▸ INSTRUCTIONS FOR THE TASK
Set down each line from the start of the material exactly, please, up to and including the one that contains "(583, 392) = (587, 133): turquoise".
#### EXTRACTED ENTRIES
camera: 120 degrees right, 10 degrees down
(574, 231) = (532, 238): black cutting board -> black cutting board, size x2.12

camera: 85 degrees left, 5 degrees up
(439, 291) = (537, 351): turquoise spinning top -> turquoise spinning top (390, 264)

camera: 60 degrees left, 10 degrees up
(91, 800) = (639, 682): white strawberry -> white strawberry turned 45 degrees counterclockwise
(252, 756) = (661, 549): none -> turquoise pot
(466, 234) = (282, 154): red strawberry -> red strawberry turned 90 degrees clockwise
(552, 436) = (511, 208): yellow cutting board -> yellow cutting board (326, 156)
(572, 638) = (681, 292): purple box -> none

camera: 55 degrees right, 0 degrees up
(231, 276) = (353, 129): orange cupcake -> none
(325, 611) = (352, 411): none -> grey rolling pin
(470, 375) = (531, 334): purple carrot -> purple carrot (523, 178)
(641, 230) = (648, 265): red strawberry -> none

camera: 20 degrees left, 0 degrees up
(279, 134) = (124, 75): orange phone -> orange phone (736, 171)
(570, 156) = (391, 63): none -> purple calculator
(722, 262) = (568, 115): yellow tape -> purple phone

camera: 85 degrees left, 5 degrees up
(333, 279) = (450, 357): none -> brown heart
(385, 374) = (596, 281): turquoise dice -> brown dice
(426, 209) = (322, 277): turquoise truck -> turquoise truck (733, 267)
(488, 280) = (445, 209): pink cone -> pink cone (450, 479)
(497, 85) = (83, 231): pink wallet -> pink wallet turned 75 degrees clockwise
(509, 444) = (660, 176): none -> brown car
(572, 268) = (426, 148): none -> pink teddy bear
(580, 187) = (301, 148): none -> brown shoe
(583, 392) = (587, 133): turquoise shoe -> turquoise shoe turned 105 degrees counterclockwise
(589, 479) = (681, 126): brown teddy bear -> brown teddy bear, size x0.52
########
▸ OUTPUT FOR THIS TASK
camera: 120 degrees right, 10 degrees down
(574, 231) = (532, 238): black cutting board -> black cutting board, size x2.12

camera: 85 degrees left, 5 degrees up
(439, 291) = (537, 351): turquoise spinning top -> turquoise spinning top (390, 264)

camera: 60 degrees left, 10 degrees up
(91, 800) = (639, 682): white strawberry -> white strawberry turned 45 degrees counterclockwise
(252, 756) = (661, 549): none -> turquoise pot
(466, 234) = (282, 154): red strawberry -> red strawberry turned 90 degrees clockwise
(552, 436) = (511, 208): yellow cutting board -> yellow cutting board (326, 156)
(572, 638) = (681, 292): purple box -> none

camera: 55 degrees right, 0 degrees up
(231, 276) = (353, 129): orange cupcake -> none
(325, 611) = (352, 411): none -> grey rolling pin
(470, 375) = (531, 334): purple carrot -> purple carrot (523, 178)
(641, 230) = (648, 265): red strawberry -> none

camera: 20 degrees left, 0 degrees up
(279, 134) = (124, 75): orange phone -> orange phone (736, 171)
(570, 156) = (391, 63): none -> purple calculator
(722, 262) = (568, 115): yellow tape -> purple phone

camera: 85 degrees left, 5 degrees up
(333, 279) = (450, 357): none -> brown heart
(385, 374) = (596, 281): turquoise dice -> brown dice
(426, 209) = (322, 277): turquoise truck -> turquoise truck (733, 267)
(488, 280) = (445, 209): pink cone -> pink cone (450, 479)
(497, 85) = (83, 231): pink wallet -> pink wallet turned 75 degrees clockwise
(509, 444) = (660, 176): none -> brown car
(572, 268) = (426, 148): none -> pink teddy bear
(580, 187) = (301, 148): none -> brown shoe
(583, 392) = (587, 133): turquoise shoe -> turquoise shoe turned 105 degrees counterclockwise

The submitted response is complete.